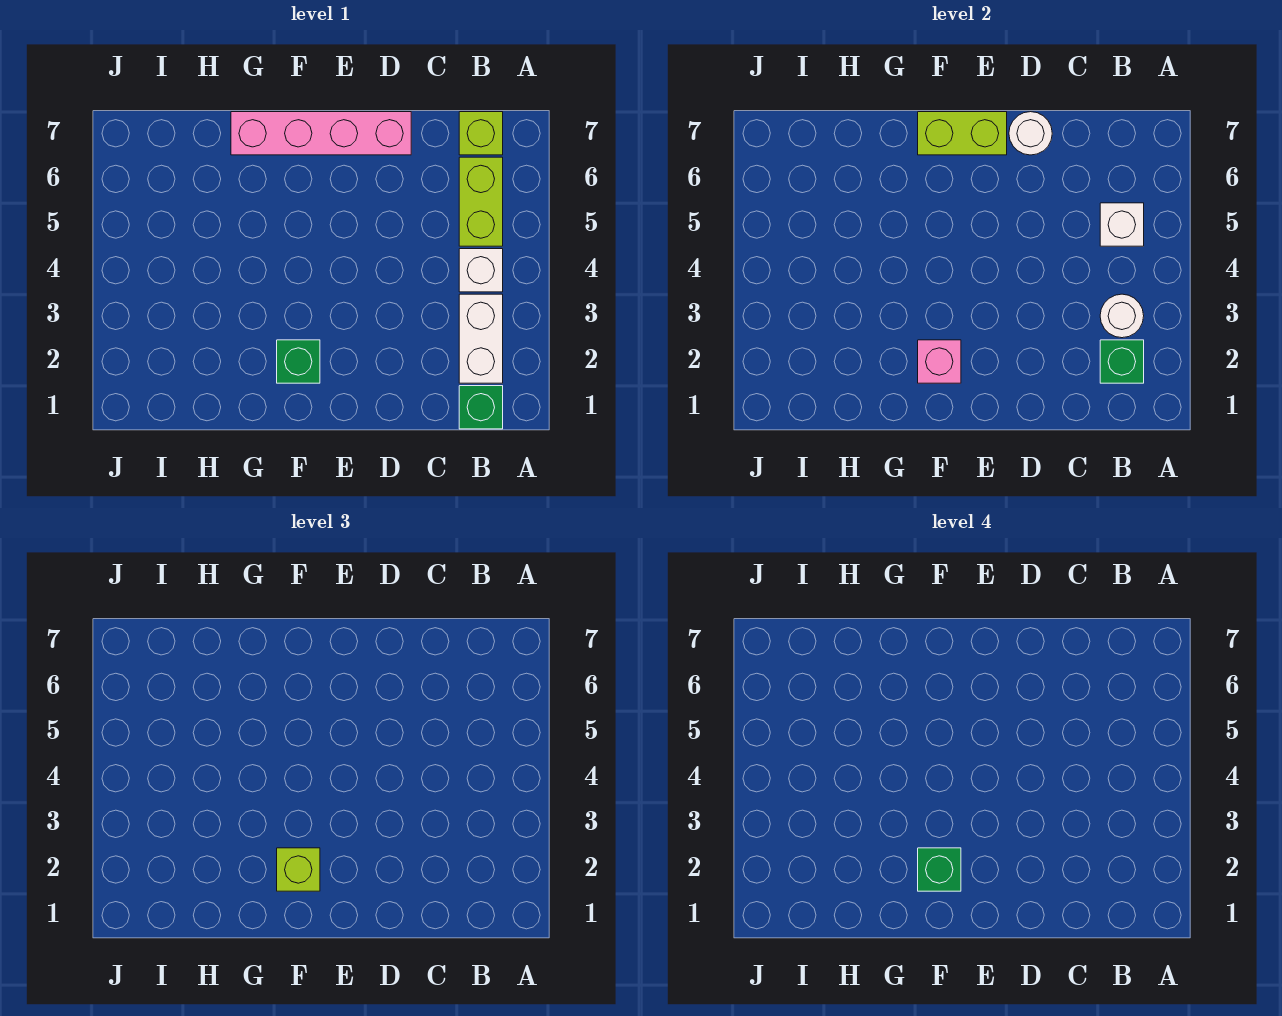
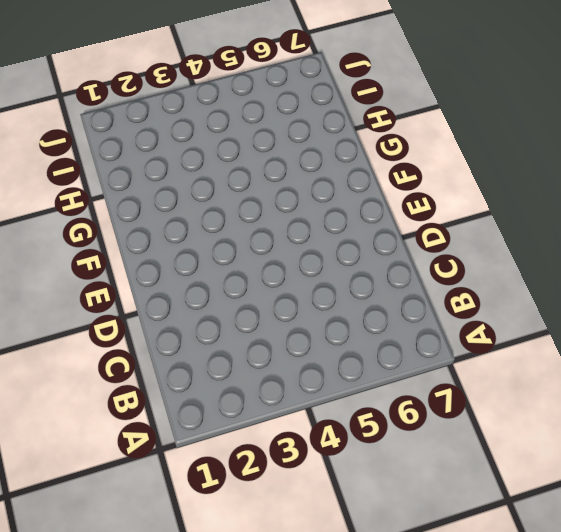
none -> green brick B1 level 1
none -> white brick B2:B3 level 1
none -> white brick B4 level 1

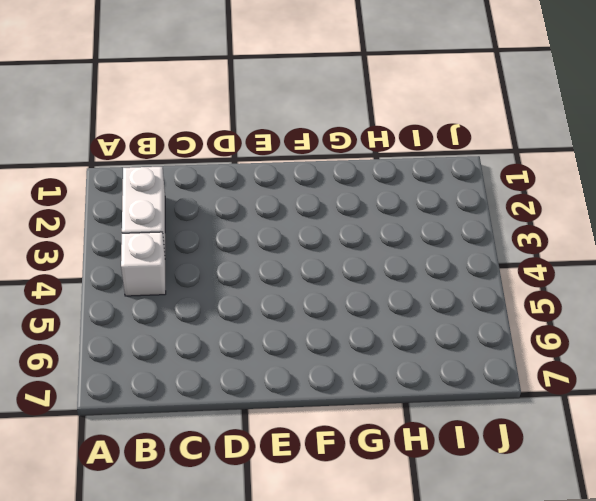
none -> green brick B1 level 1
none -> lime brick B5:B6 level 1
none -> lime brick B7 level 1

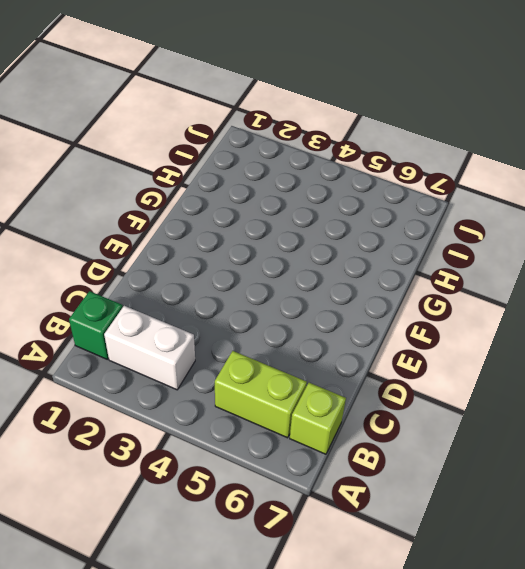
none -> white brick B4 level 1
none -> pink brick D7:G7 level 1
none -> green brick F2 level 1

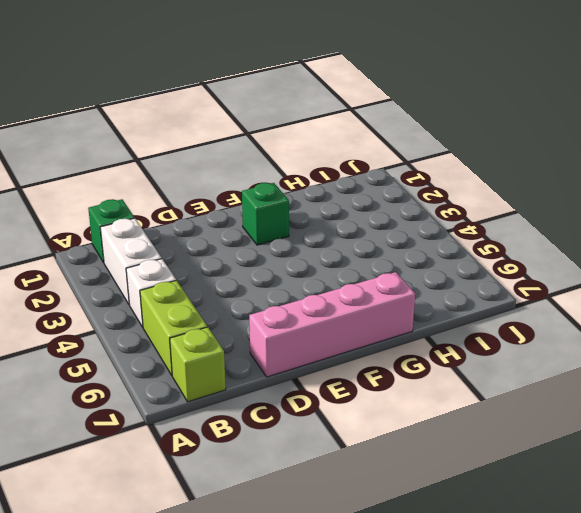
none -> green brick B2 level 2
none -> white round brick B3 level 2
none -> white brick B5 level 2

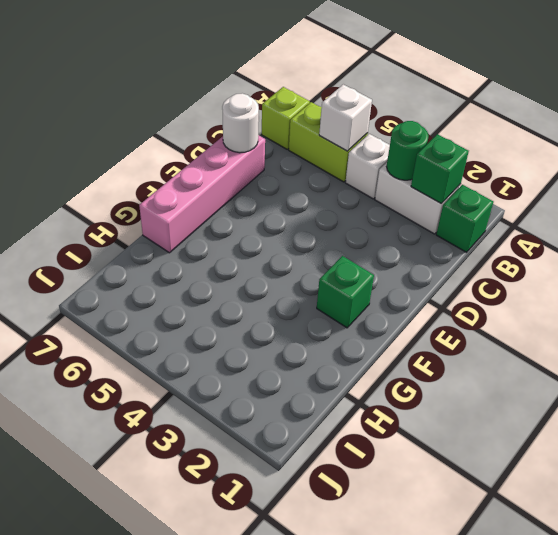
green round brick B3 level 2 -> white round brick B3 level 2
none -> lime brick E7:F7 level 2
none -> pink brick F2 level 2
none -> lime brick F2 level 3

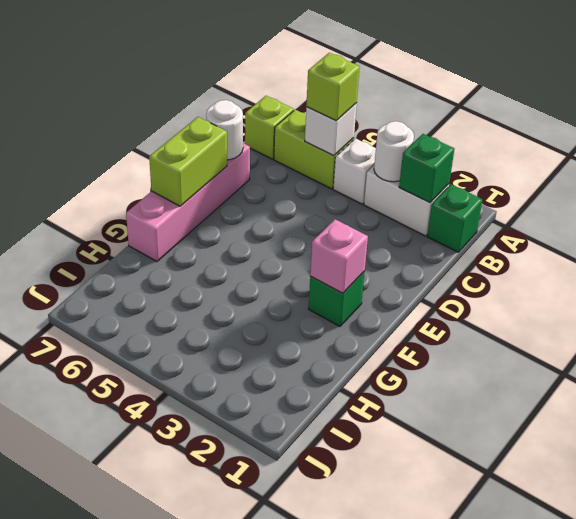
lime brick B5 level 3 -> lime brick F2 level 3
none -> green brick F2 level 4

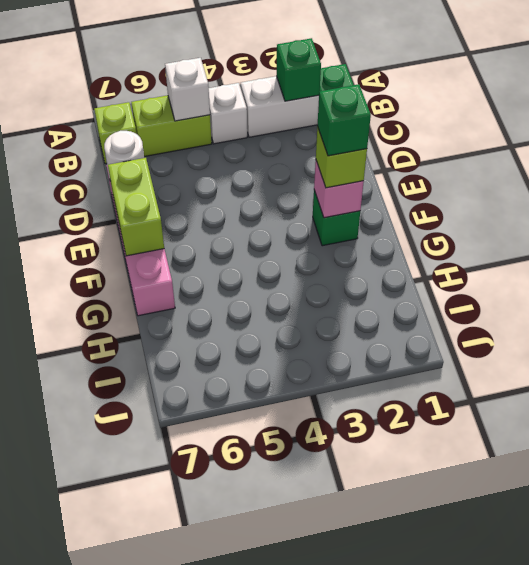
none -> white round brick B3 level 2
+===+
▸ **EXERCISE BRIEF**: Exact copy, no pictures: reproduce every record above.

▸ **YOUR SOLUTION**:
none -> green brick B1 level 1
none -> white brick B2:B3 level 1
none -> white brick B4 level 1

none -> green brick B1 level 1
none -> lime brick B5:B6 level 1
none -> lime brick B7 level 1

none -> white brick B4 level 1
none -> pink brick D7:G7 level 1
none -> green brick F2 level 1

none -> green brick B2 level 2
none -> white round brick B3 level 2
none -> white brick B5 level 2

green round brick B3 level 2 -> white round brick B3 level 2
none -> lime brick E7:F7 level 2
none -> pink brick F2 level 2
none -> lime brick F2 level 3

lime brick B5 level 3 -> lime brick F2 level 3
none -> green brick F2 level 4

none -> white round brick B3 level 2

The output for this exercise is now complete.